>>>

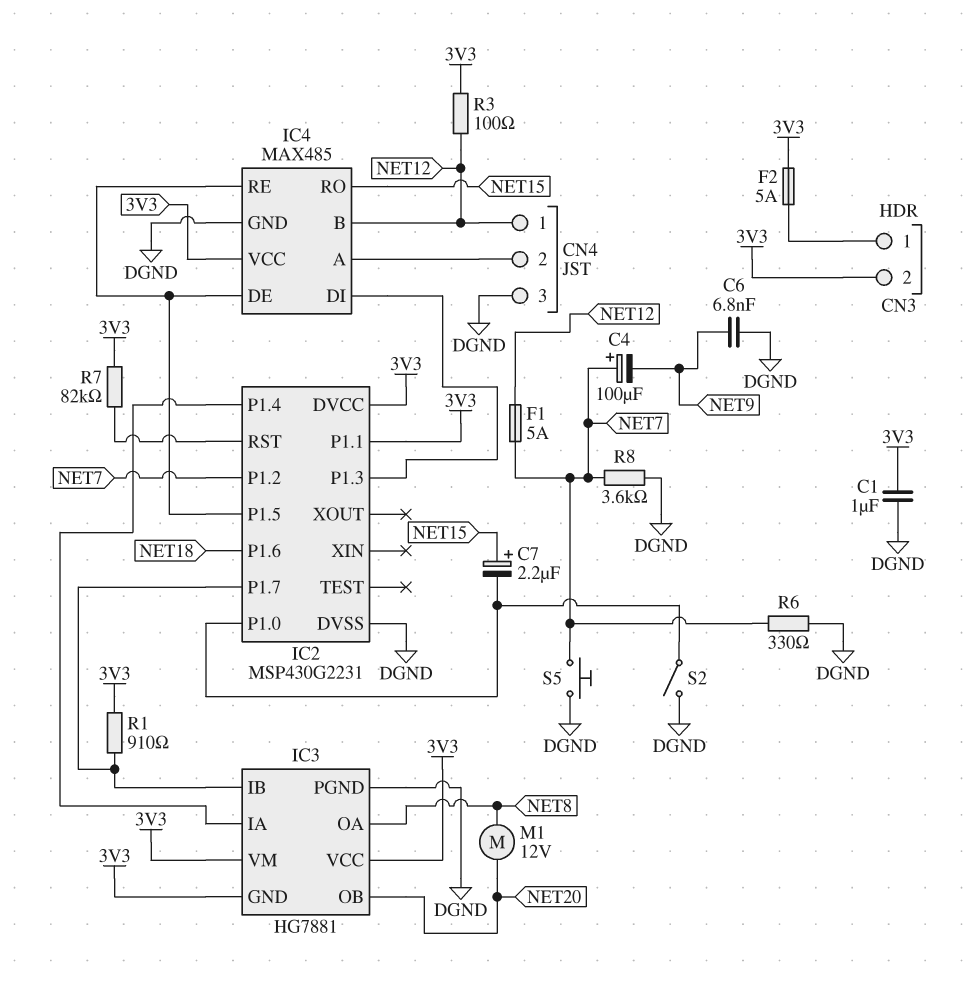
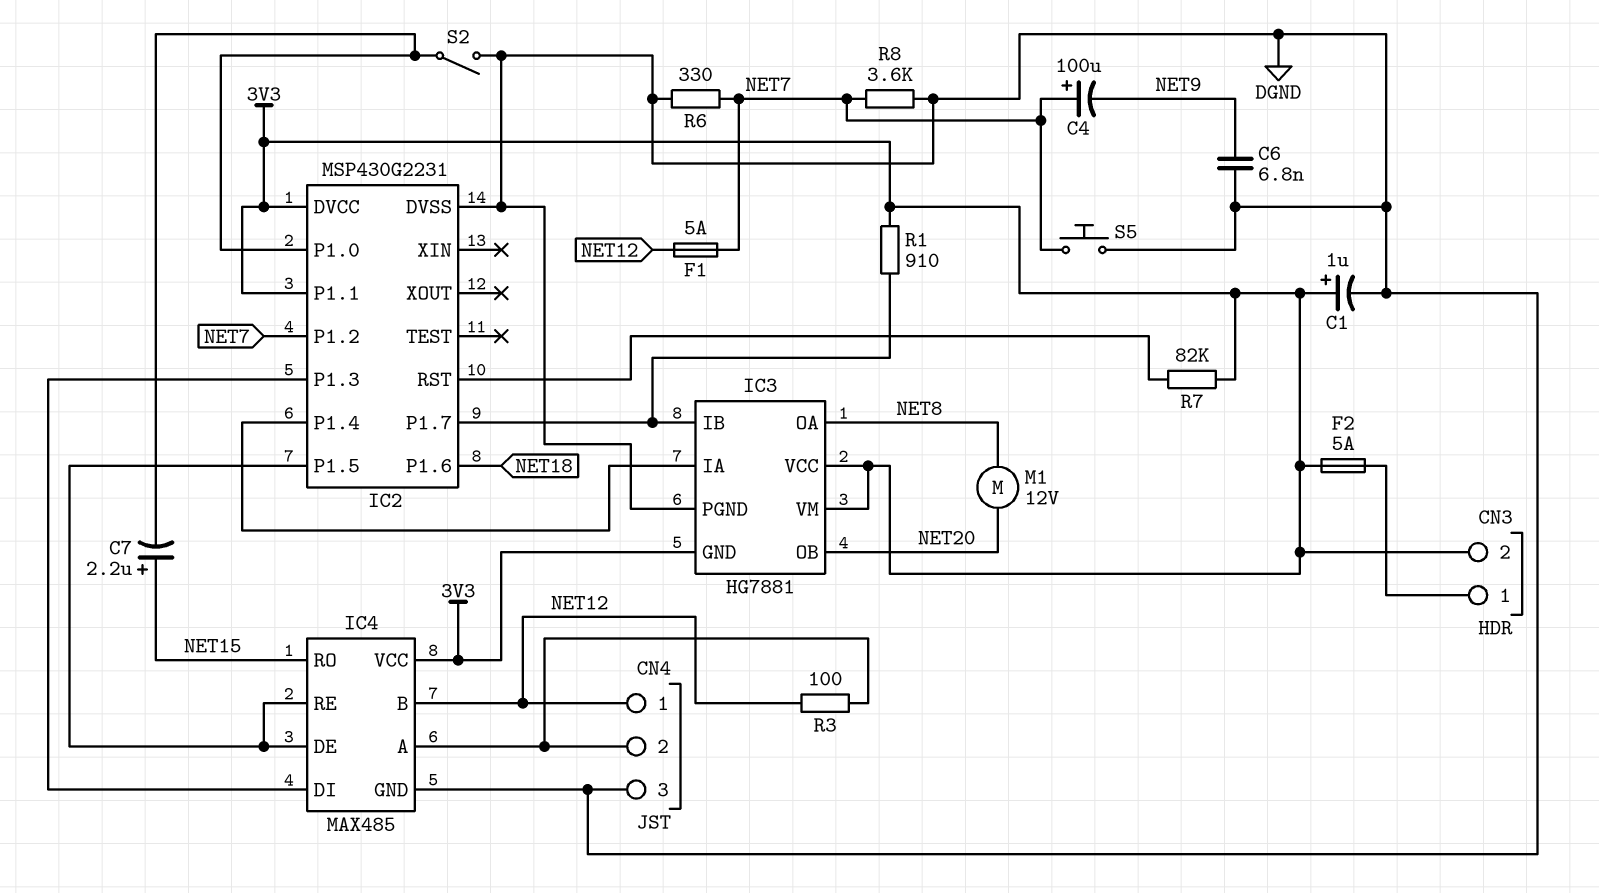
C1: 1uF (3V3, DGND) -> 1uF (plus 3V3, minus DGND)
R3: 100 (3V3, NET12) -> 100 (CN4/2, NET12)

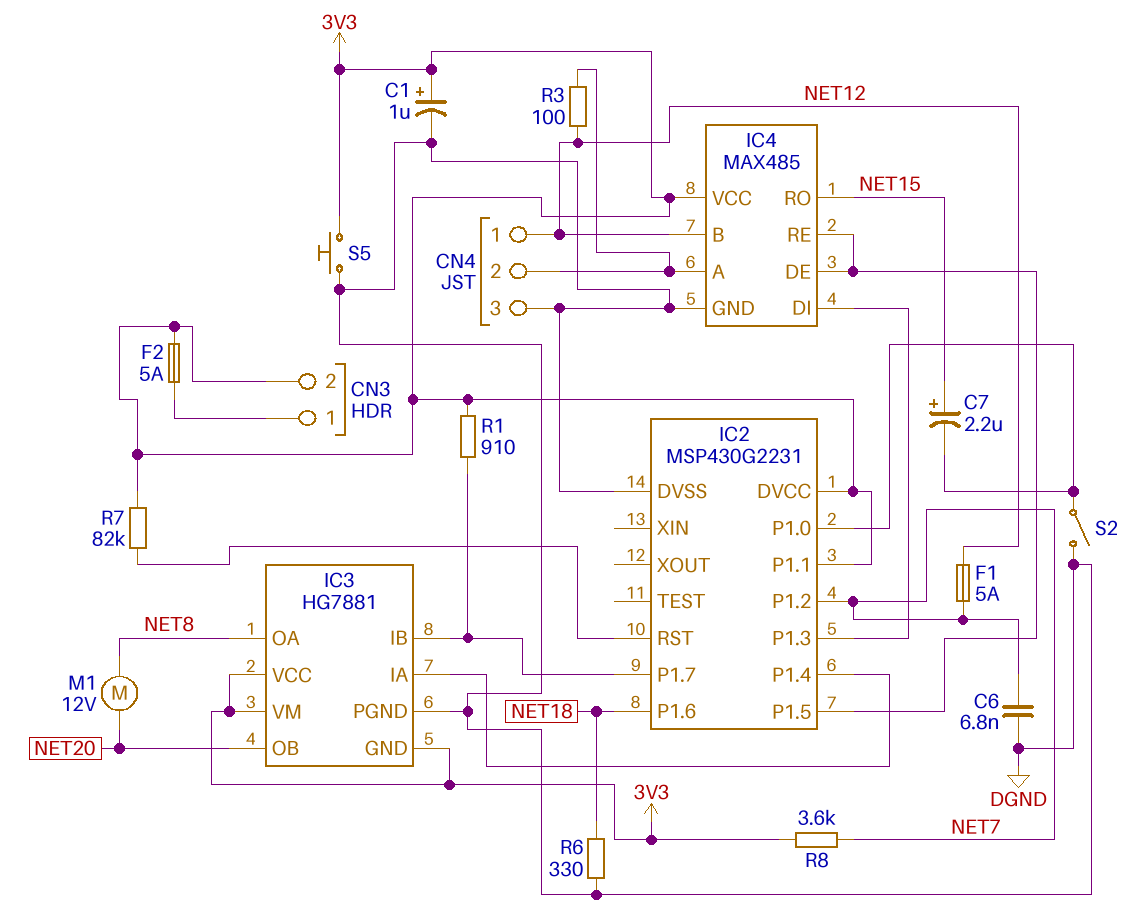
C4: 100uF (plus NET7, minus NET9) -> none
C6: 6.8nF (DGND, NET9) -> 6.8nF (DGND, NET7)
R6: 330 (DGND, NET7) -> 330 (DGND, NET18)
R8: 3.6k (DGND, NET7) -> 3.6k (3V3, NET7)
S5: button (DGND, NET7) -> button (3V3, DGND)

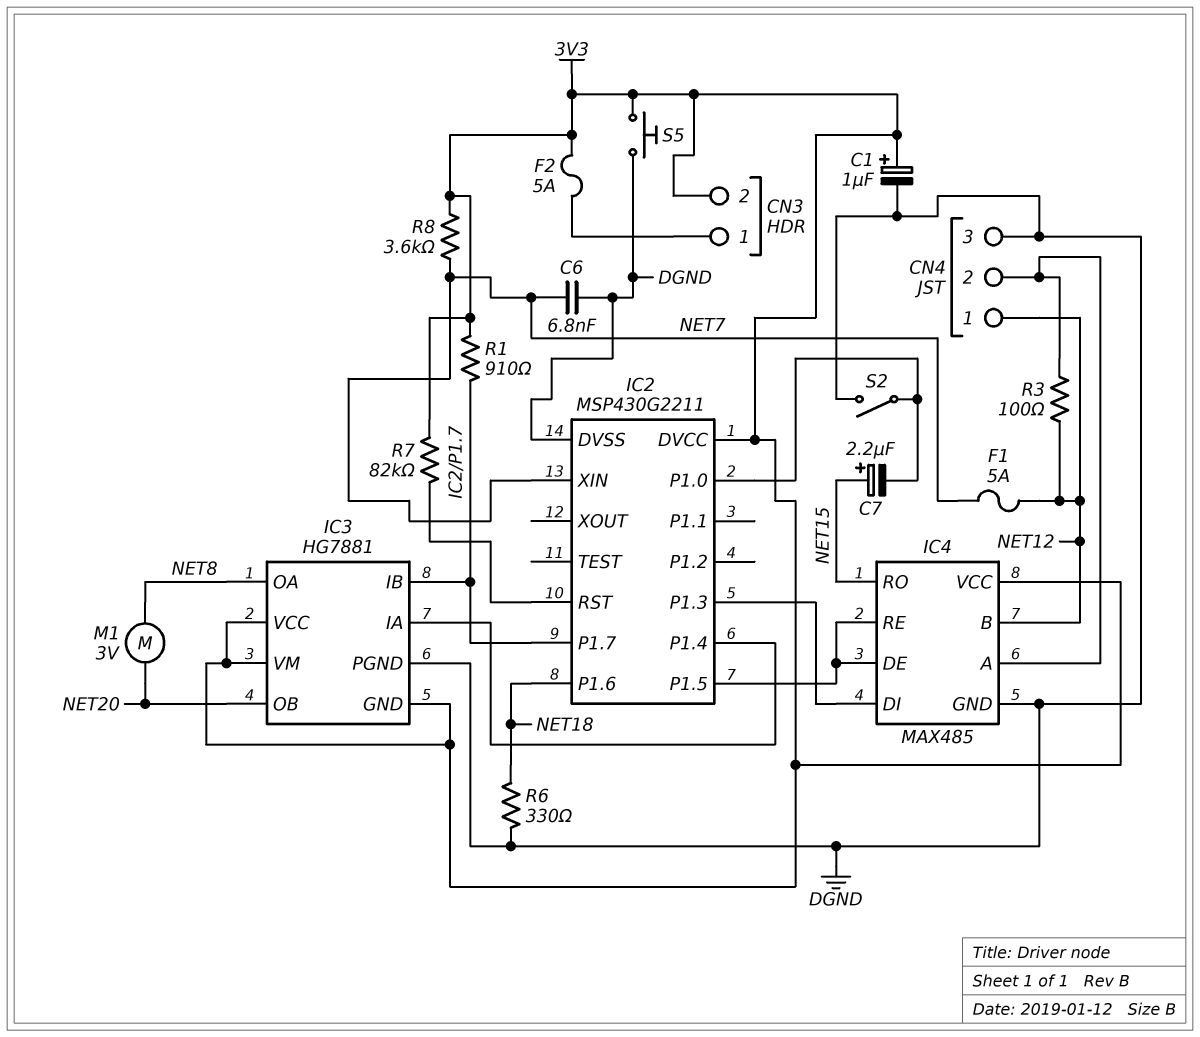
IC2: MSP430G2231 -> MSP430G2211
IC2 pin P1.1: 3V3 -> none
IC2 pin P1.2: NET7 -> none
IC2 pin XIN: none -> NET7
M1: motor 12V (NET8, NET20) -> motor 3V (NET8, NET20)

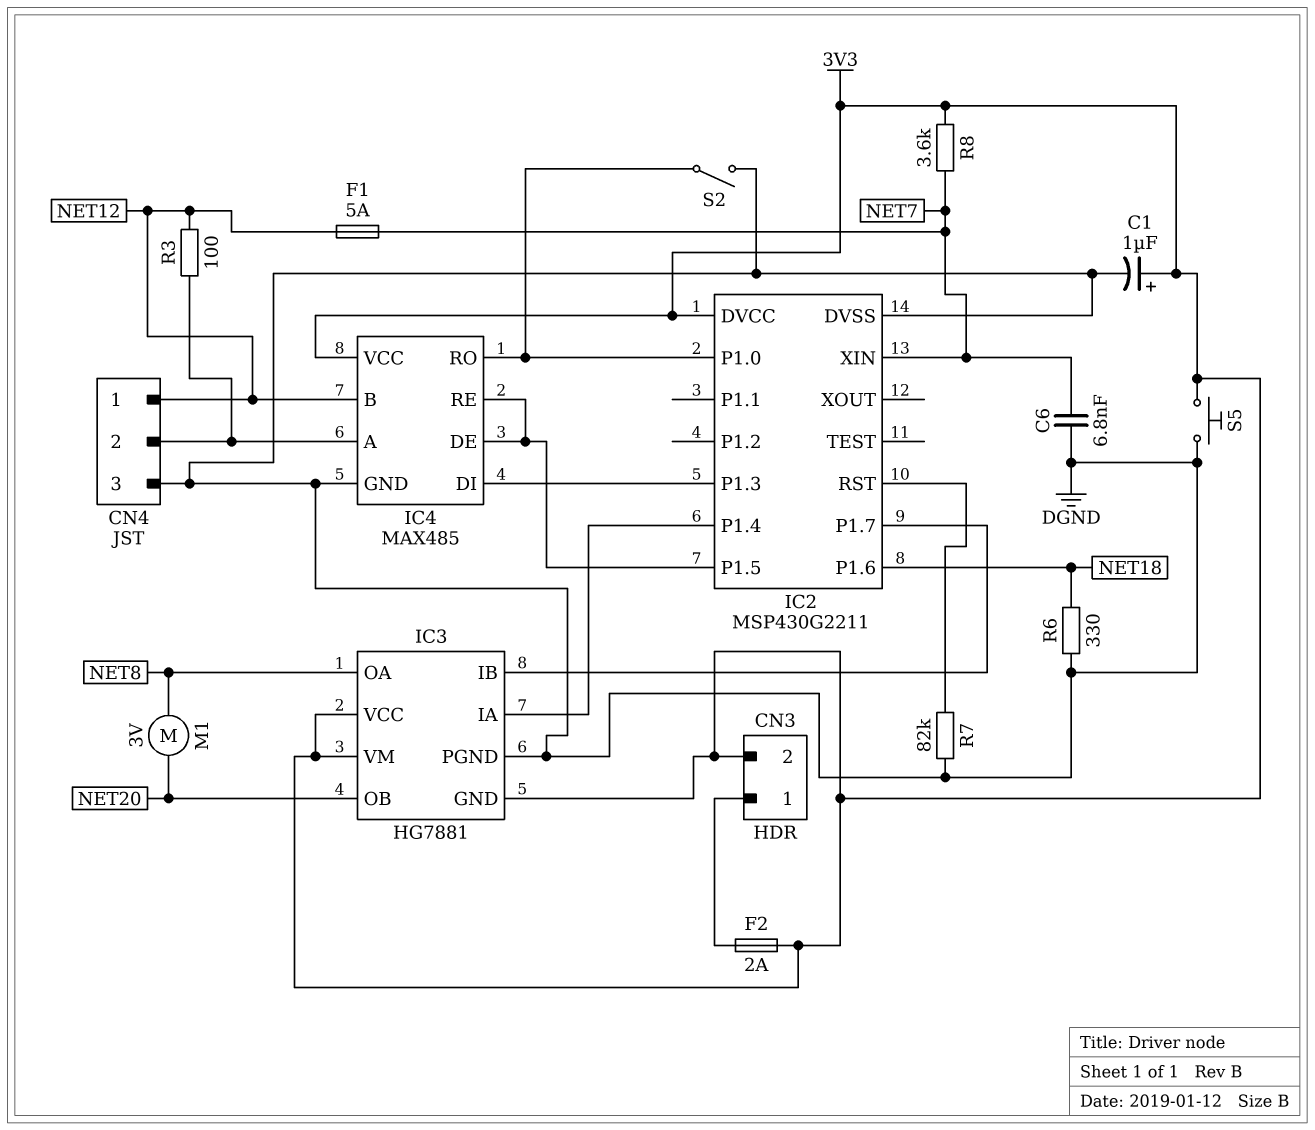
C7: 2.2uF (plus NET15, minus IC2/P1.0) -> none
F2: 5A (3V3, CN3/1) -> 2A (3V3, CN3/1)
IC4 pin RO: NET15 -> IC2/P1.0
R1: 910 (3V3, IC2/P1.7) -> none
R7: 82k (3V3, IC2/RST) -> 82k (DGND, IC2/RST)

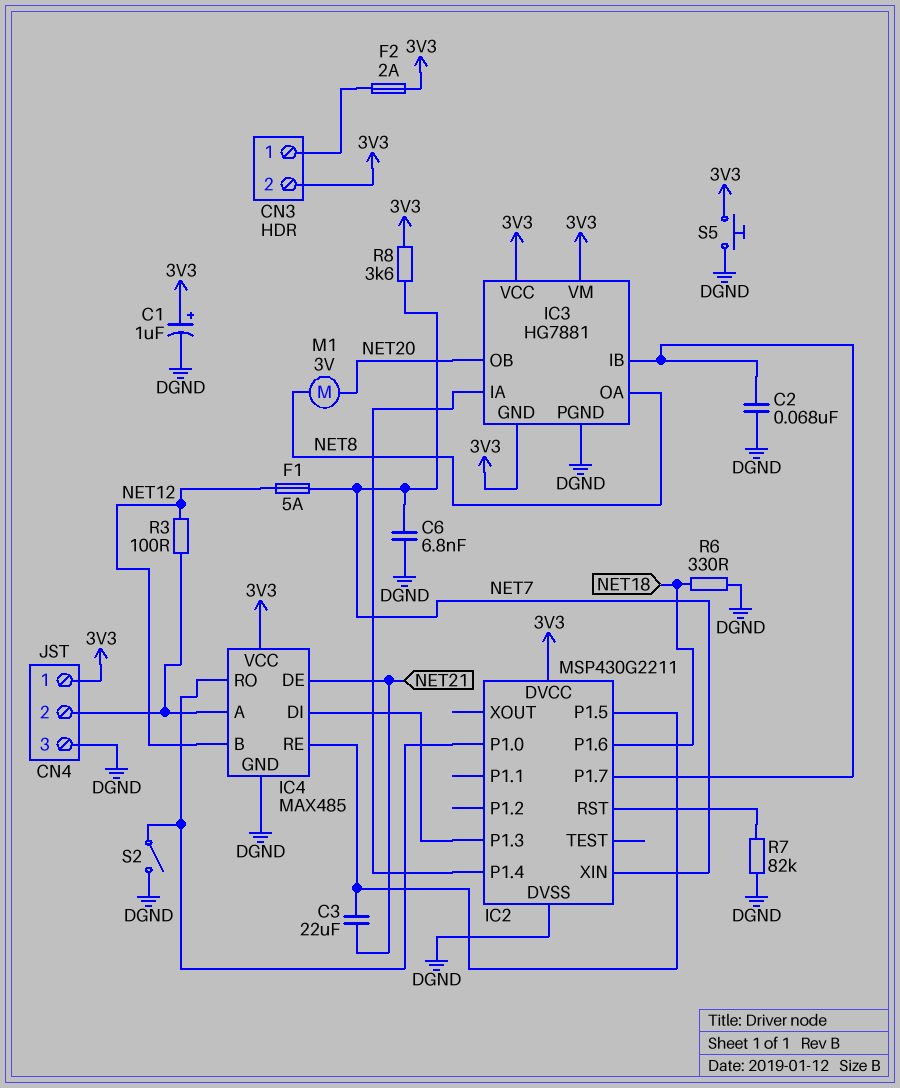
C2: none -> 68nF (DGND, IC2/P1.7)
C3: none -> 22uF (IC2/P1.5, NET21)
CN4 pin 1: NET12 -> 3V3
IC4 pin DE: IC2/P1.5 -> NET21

<<<
>>>

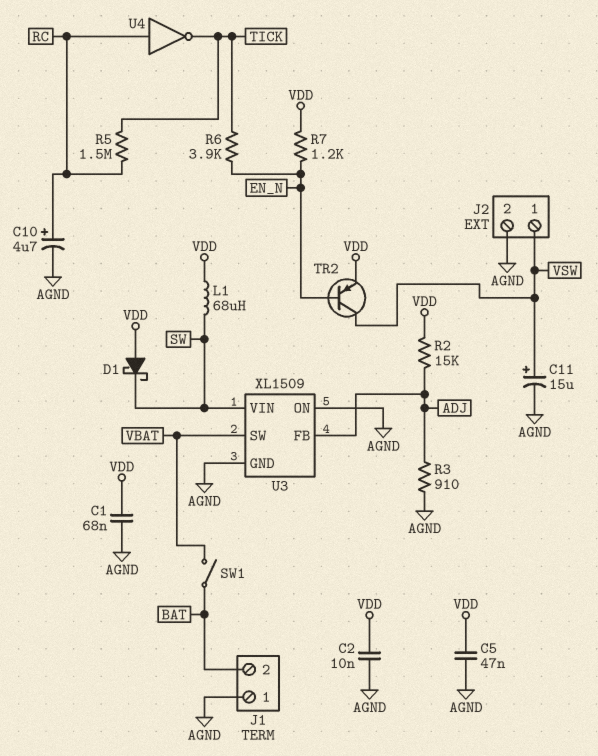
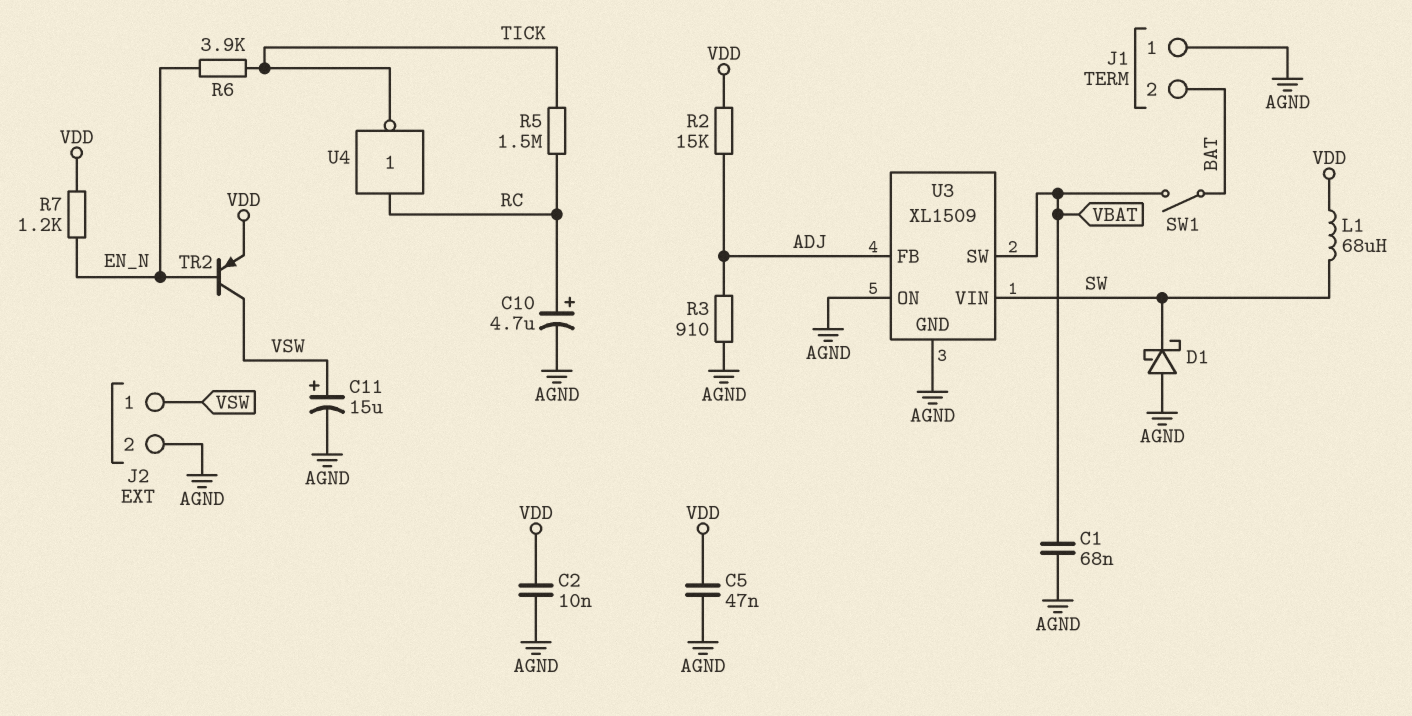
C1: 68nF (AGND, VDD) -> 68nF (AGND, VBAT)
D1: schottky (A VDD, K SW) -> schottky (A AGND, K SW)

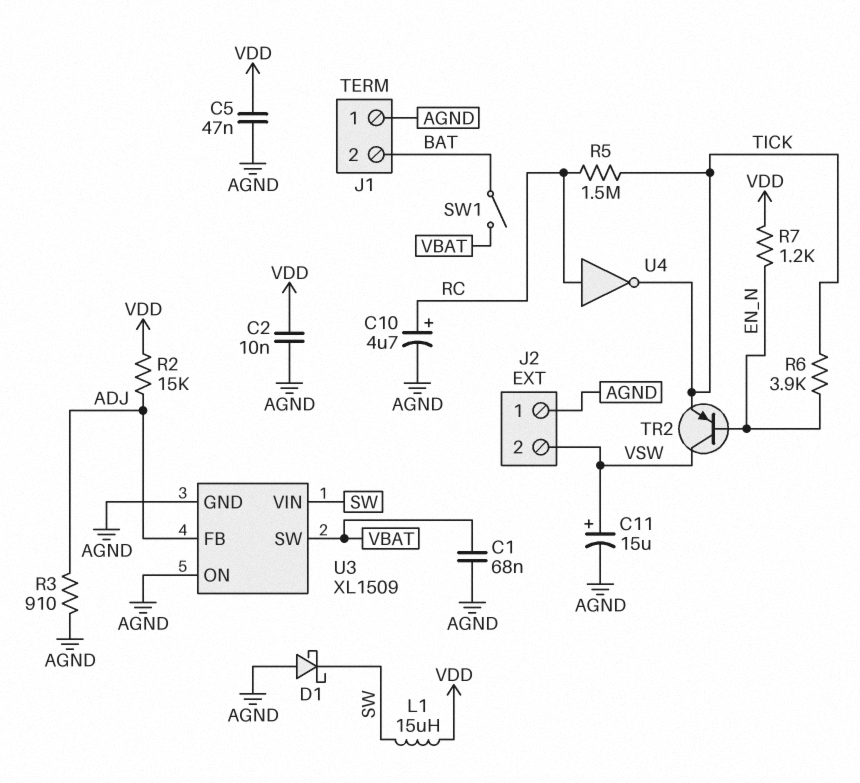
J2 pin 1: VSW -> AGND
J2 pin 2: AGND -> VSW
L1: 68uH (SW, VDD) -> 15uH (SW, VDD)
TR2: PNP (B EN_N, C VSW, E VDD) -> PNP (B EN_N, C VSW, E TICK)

<<<

### PROBLEM:
In the listing above, find the line with "M1: motor 12V" and the line with "IC4 pin DE: IC2/P1.5 -> NET21". Copy exactly those two and every line between, without the pictures.

### SOLUTION TO THE EXERCISE:
M1: motor 12V (NET8, NET20) -> motor 3V (NET8, NET20)

C7: 2.2uF (plus NET15, minus IC2/P1.0) -> none
F2: 5A (3V3, CN3/1) -> 2A (3V3, CN3/1)
IC4 pin RO: NET15 -> IC2/P1.0
R1: 910 (3V3, IC2/P1.7) -> none
R7: 82k (3V3, IC2/RST) -> 82k (DGND, IC2/RST)

C2: none -> 68nF (DGND, IC2/P1.7)
C3: none -> 22uF (IC2/P1.5, NET21)
CN4 pin 1: NET12 -> 3V3
IC4 pin DE: IC2/P1.5 -> NET21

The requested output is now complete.